_Supplied entries:_
______
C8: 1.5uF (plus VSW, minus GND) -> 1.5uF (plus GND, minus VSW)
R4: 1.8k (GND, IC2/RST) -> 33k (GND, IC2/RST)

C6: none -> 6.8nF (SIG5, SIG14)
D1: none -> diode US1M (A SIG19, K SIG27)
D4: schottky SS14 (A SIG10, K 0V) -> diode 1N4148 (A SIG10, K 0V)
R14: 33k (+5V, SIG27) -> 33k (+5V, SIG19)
______
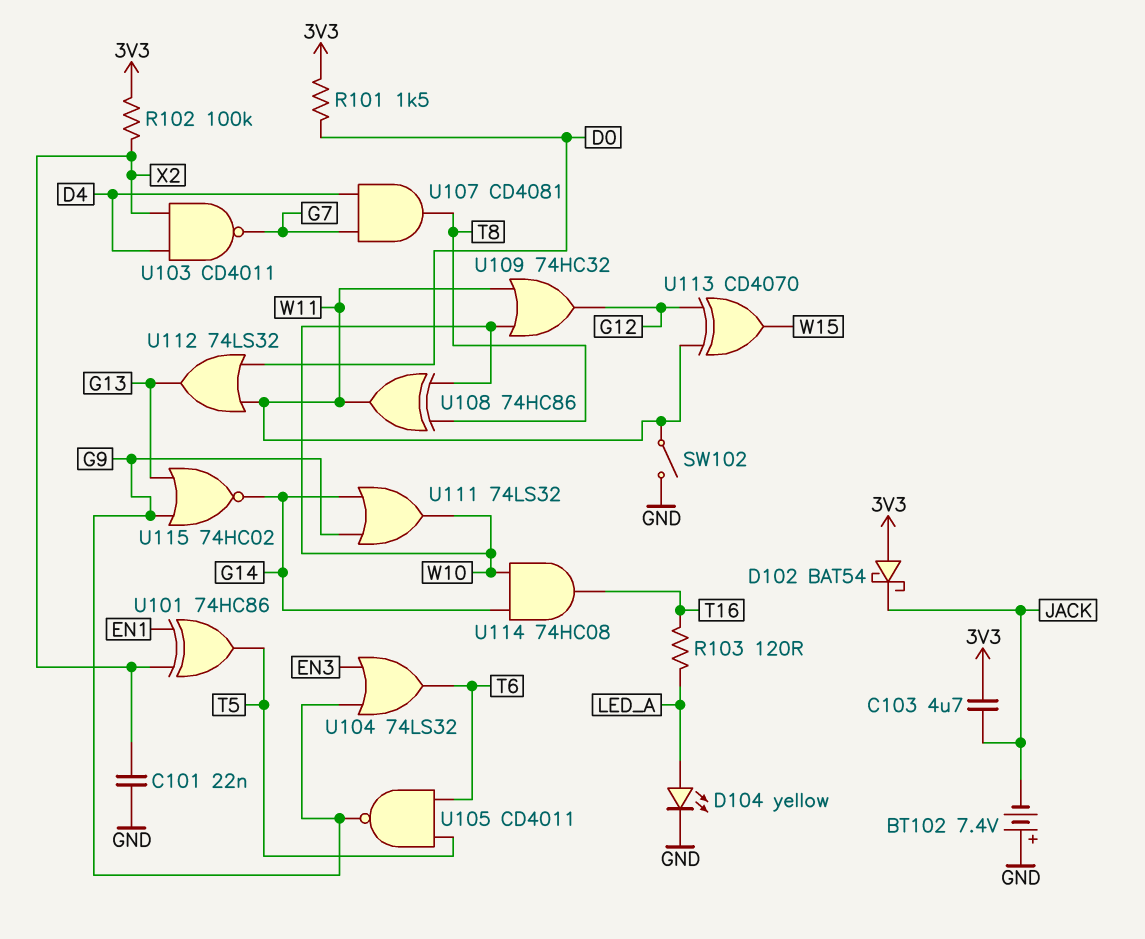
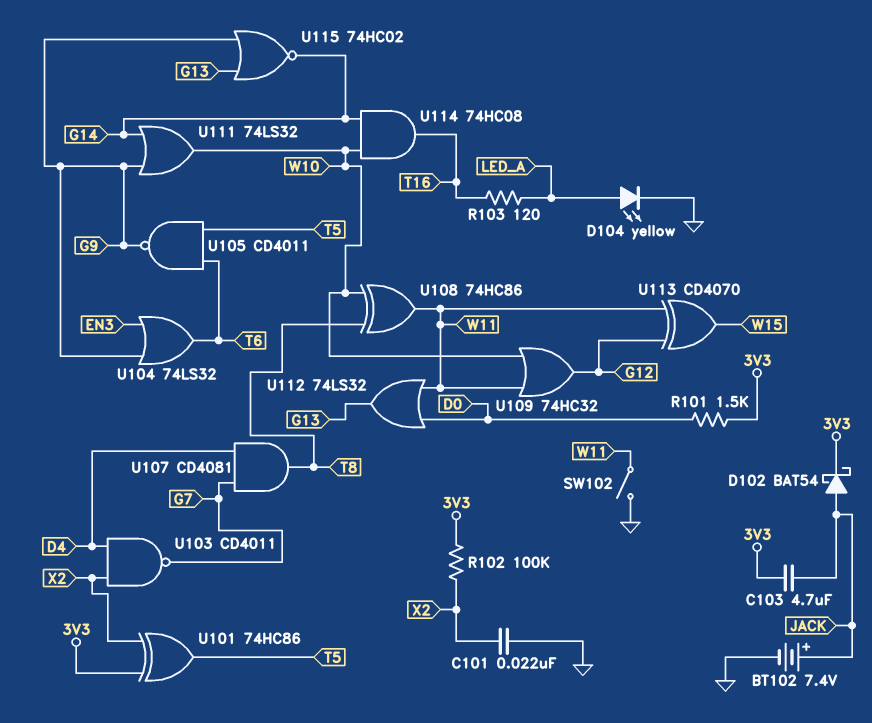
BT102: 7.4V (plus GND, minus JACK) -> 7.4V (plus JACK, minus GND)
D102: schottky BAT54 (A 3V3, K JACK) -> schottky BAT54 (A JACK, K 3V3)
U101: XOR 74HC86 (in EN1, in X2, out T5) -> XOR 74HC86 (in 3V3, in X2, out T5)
______
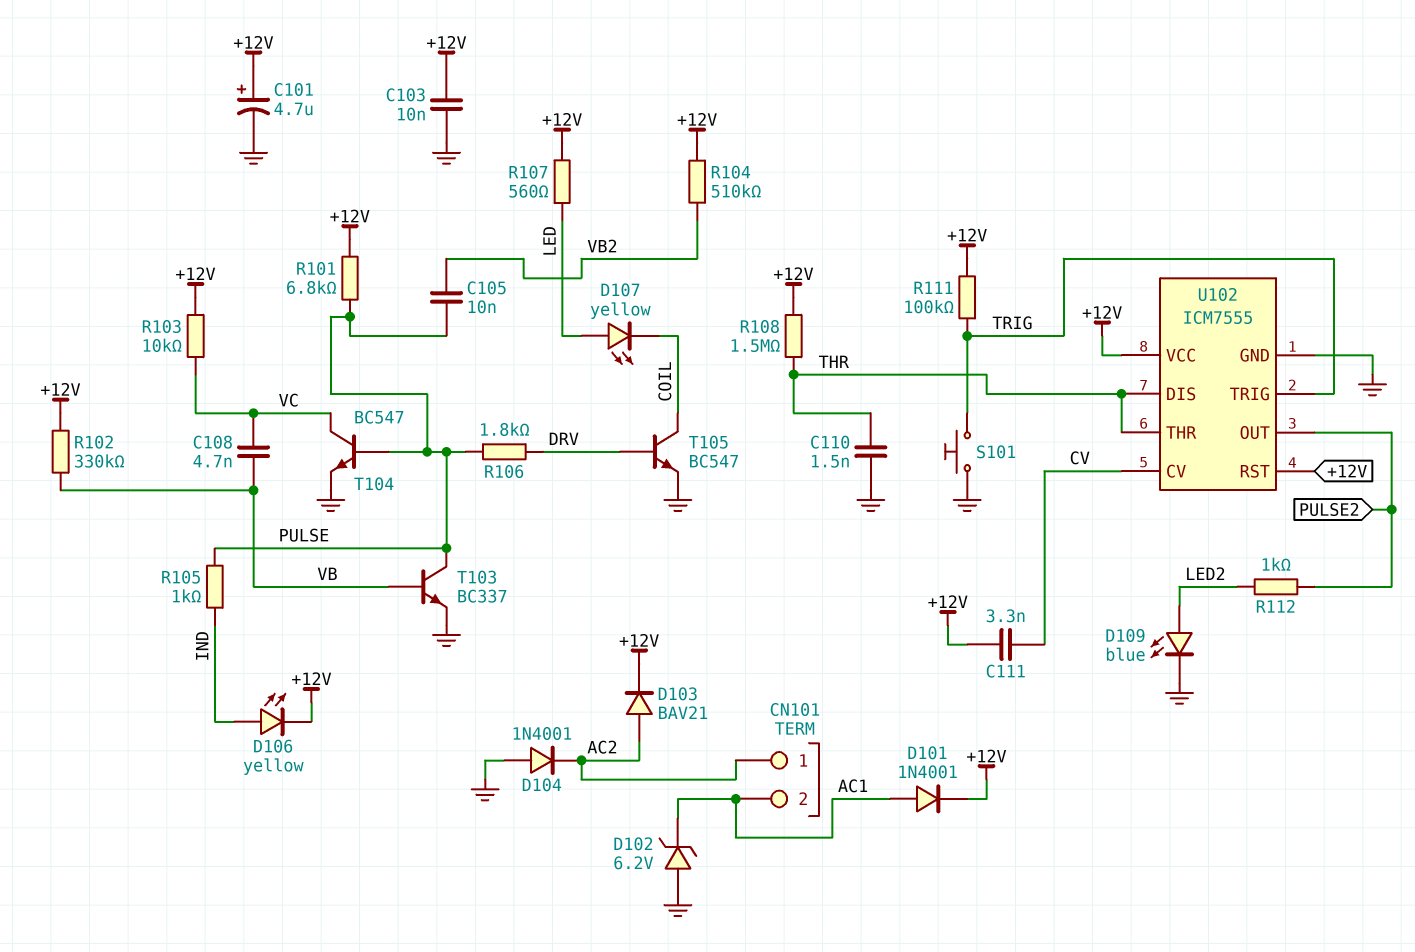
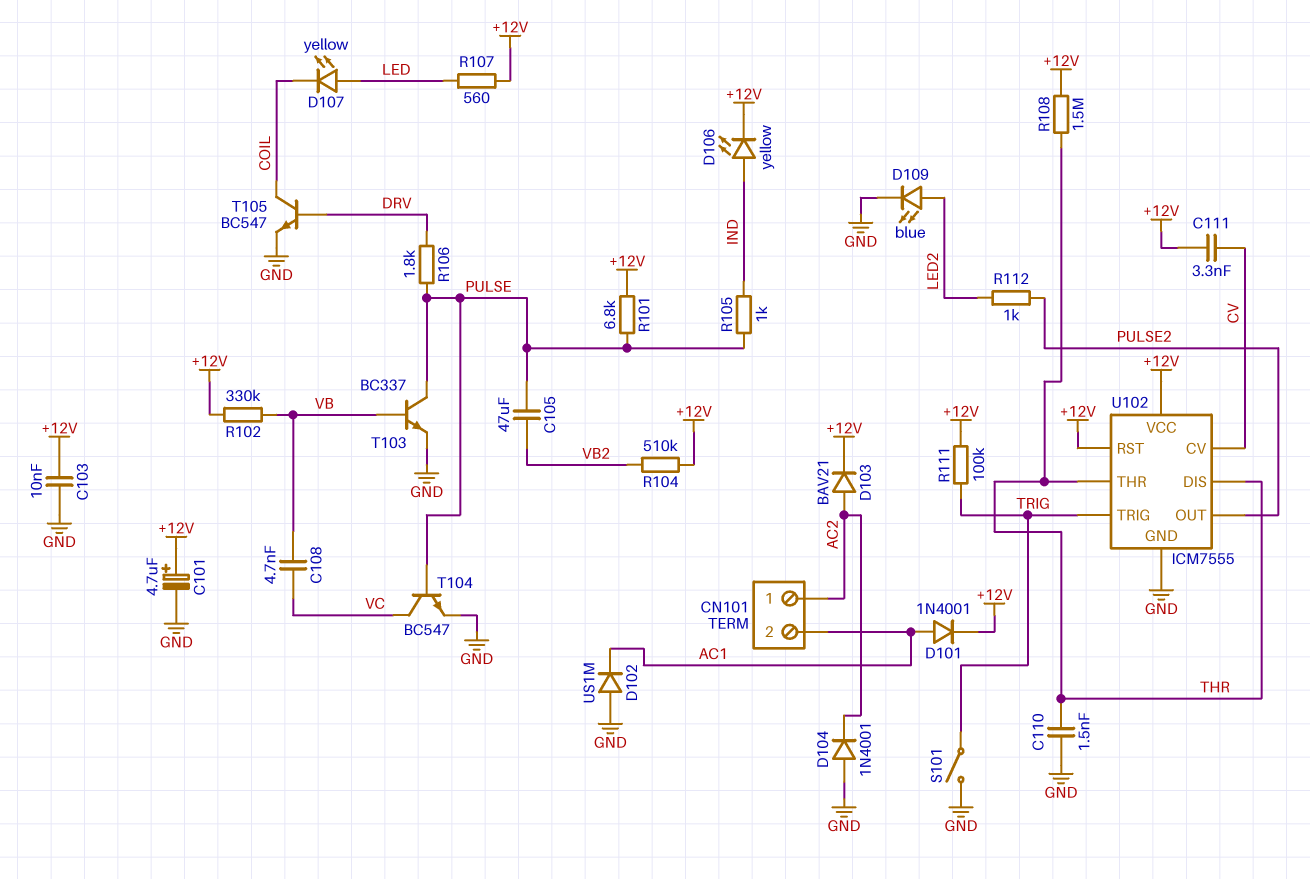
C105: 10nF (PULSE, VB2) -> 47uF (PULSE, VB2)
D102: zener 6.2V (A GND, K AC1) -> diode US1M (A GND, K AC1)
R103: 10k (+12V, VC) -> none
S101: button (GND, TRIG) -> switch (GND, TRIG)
______
From the line that has "R4: 1.8k (GND, IC2/RST) -> 33k (GND, IC2/RST)" through the line that has "R14: 33k (+5V, SIG27) -> 33k (+5V, SIG19)", copy every line exactly as it appears above, and leave out all others.

_Output of the task:_
R4: 1.8k (GND, IC2/RST) -> 33k (GND, IC2/RST)

C6: none -> 6.8nF (SIG5, SIG14)
D1: none -> diode US1M (A SIG19, K SIG27)
D4: schottky SS14 (A SIG10, K 0V) -> diode 1N4148 (A SIG10, K 0V)
R14: 33k (+5V, SIG27) -> 33k (+5V, SIG19)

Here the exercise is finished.